▶ **The task**
Any pictures in the records below must be left out when you repeat the lines from the line containing "camera: 115 degrees left, 0 degrees up" through the line containing "(593, 384) = (347, 459): white" exactly.

▶ **Supplied data**
⟨

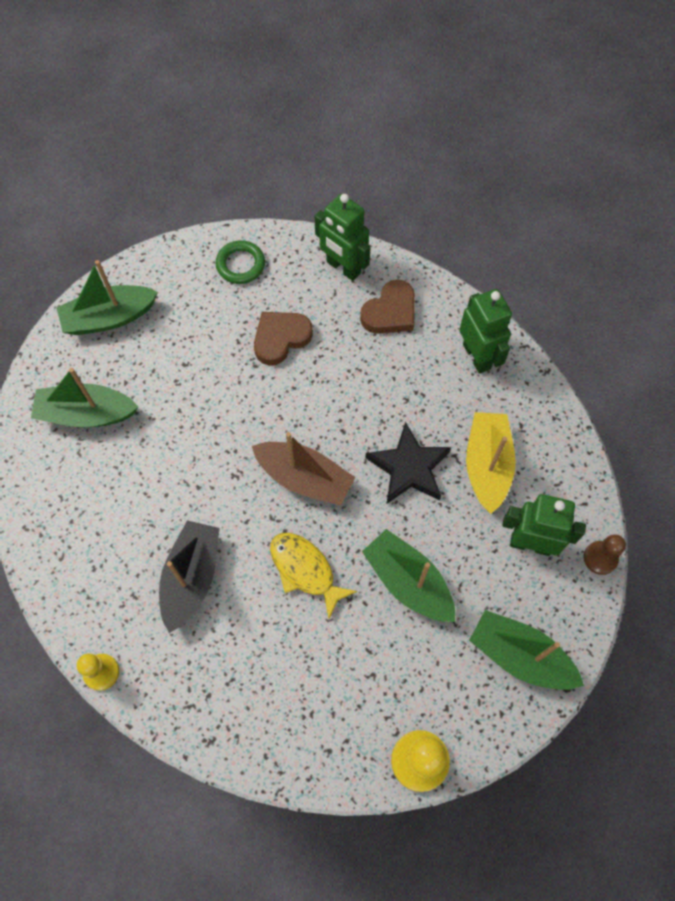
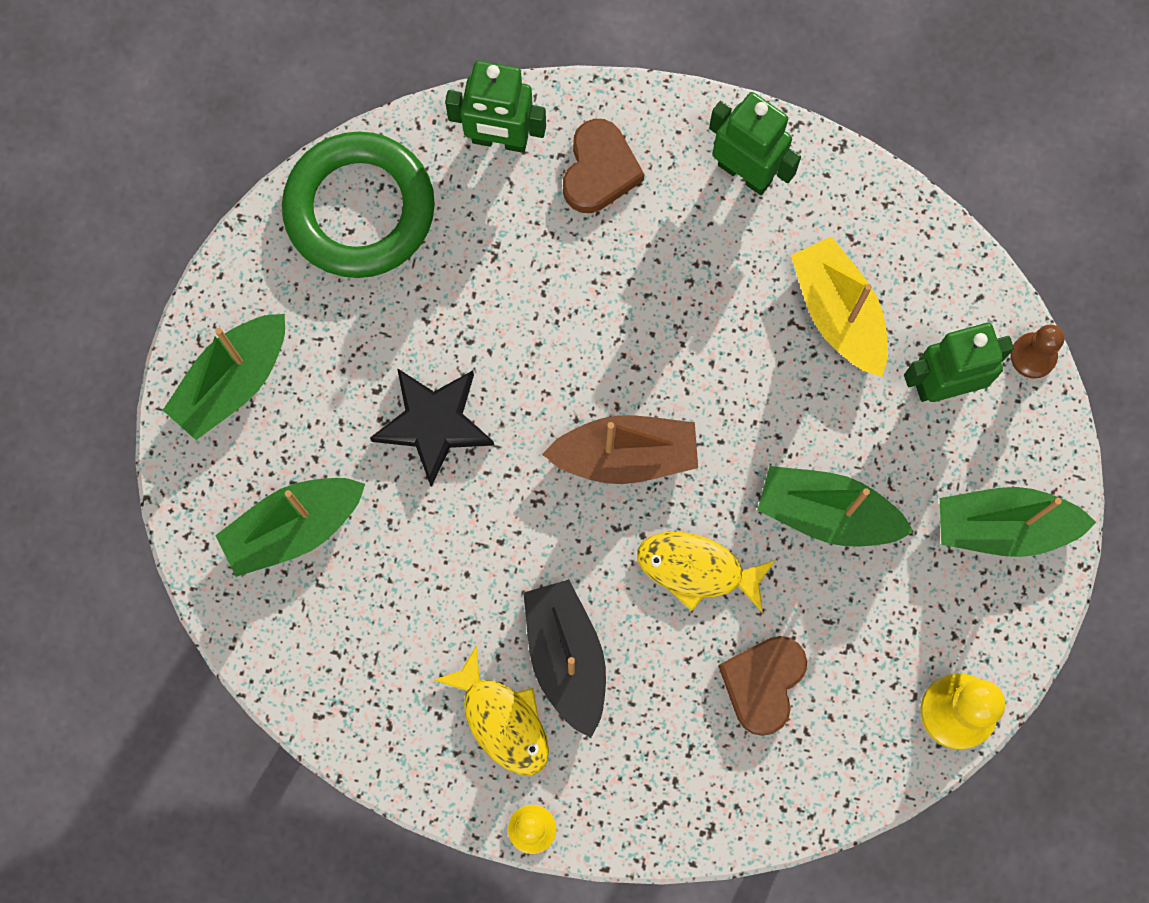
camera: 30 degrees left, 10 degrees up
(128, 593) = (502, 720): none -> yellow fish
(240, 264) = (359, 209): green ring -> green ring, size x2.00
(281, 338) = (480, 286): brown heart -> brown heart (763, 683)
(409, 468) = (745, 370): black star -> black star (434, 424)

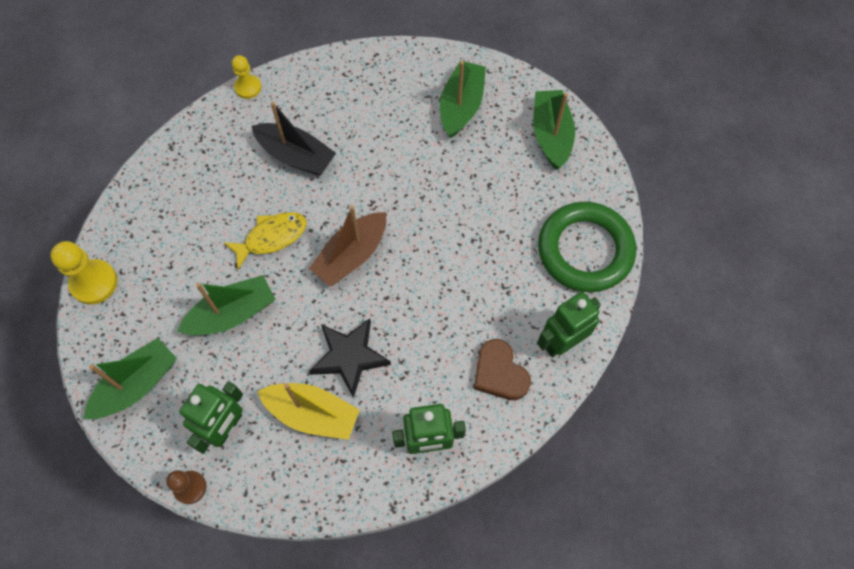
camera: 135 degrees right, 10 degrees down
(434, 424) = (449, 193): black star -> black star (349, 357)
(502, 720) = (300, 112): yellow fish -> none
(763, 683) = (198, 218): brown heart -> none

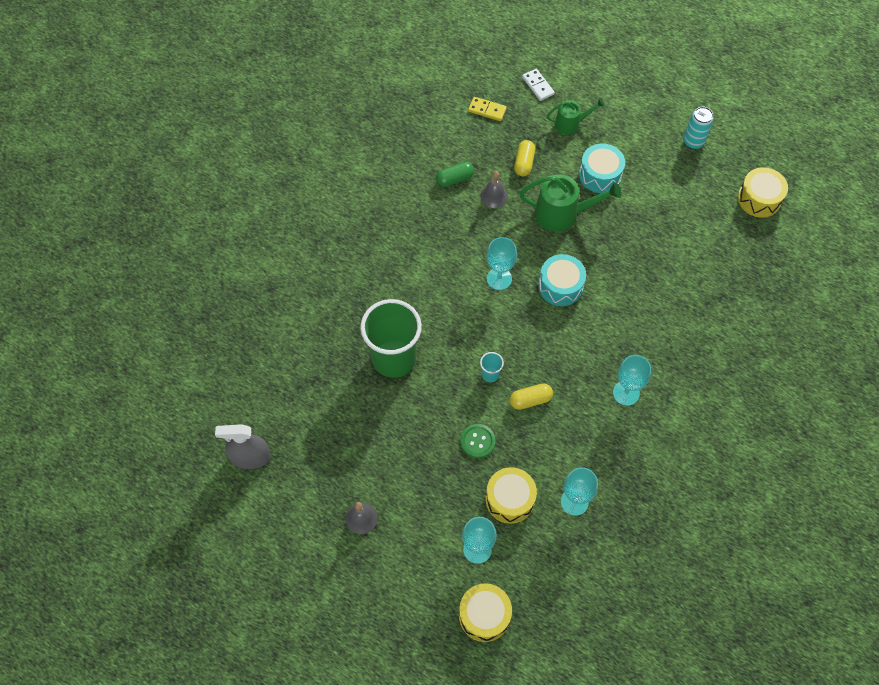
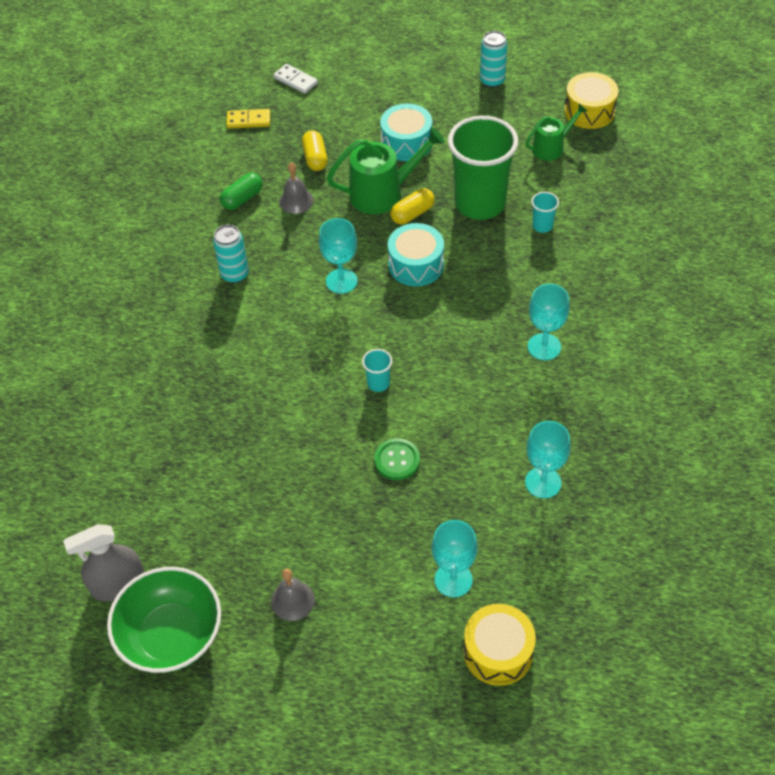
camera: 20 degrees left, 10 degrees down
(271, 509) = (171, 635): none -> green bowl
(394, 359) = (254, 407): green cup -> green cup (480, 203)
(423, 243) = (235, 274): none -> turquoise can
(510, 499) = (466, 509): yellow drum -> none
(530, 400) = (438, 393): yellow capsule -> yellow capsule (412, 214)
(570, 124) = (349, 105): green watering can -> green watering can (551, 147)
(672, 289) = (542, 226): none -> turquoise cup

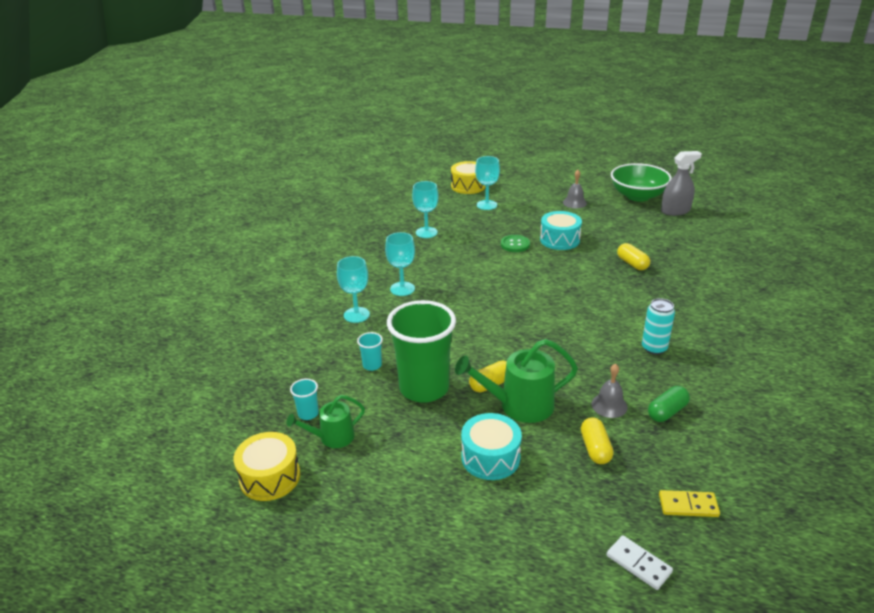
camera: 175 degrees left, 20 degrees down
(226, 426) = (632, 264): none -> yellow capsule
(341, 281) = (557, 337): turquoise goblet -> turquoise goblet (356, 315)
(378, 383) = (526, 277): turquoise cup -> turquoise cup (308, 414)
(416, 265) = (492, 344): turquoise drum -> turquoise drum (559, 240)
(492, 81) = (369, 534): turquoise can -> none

⟩
⟨

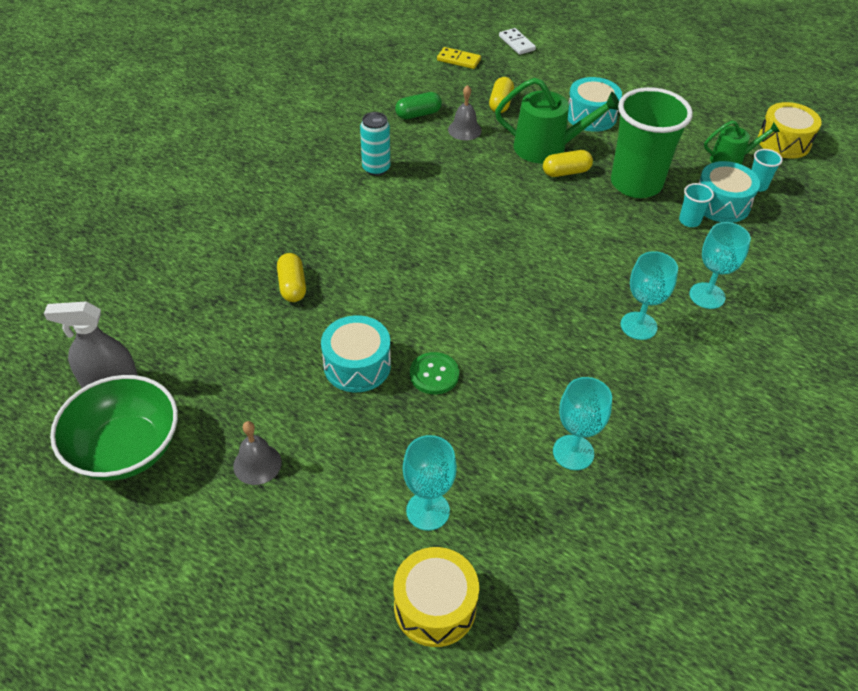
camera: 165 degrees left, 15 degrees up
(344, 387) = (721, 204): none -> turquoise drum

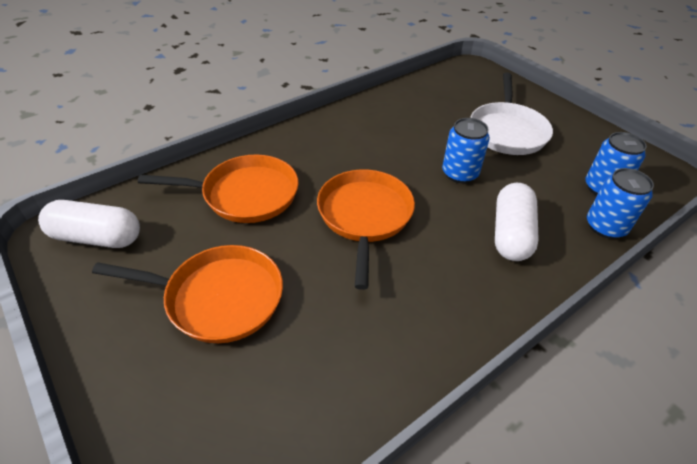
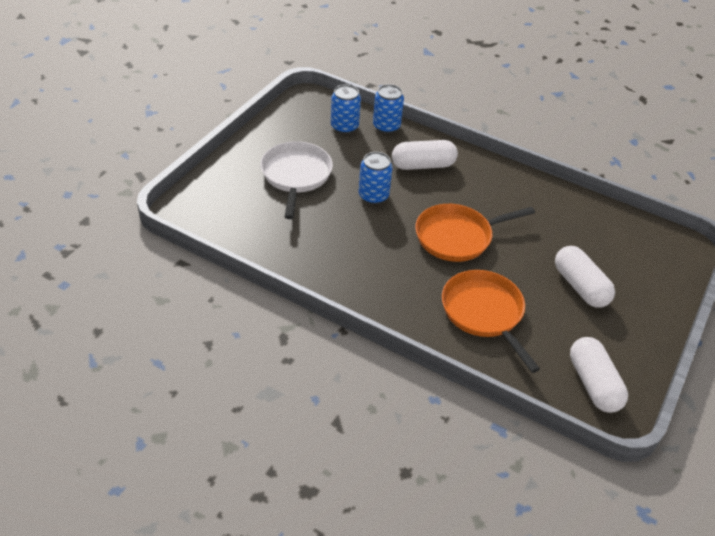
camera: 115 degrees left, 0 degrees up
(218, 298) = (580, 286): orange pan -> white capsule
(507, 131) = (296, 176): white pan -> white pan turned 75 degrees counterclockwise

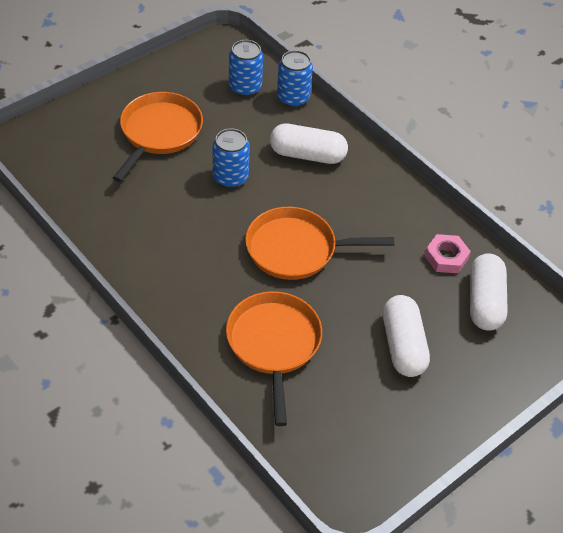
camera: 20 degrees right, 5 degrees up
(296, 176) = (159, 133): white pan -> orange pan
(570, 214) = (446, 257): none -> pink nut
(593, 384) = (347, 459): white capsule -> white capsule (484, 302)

⟩

▶ **Your response**
camera: 115 degrees left, 0 degrees up
(218, 298) = (580, 286): orange pan -> white capsule
(507, 131) = (296, 176): white pan -> white pan turned 75 degrees counterclockwise

camera: 20 degrees right, 5 degrees up
(296, 176) = (159, 133): white pan -> orange pan
(570, 214) = (446, 257): none -> pink nut
(593, 384) = (347, 459): white capsule -> white capsule (484, 302)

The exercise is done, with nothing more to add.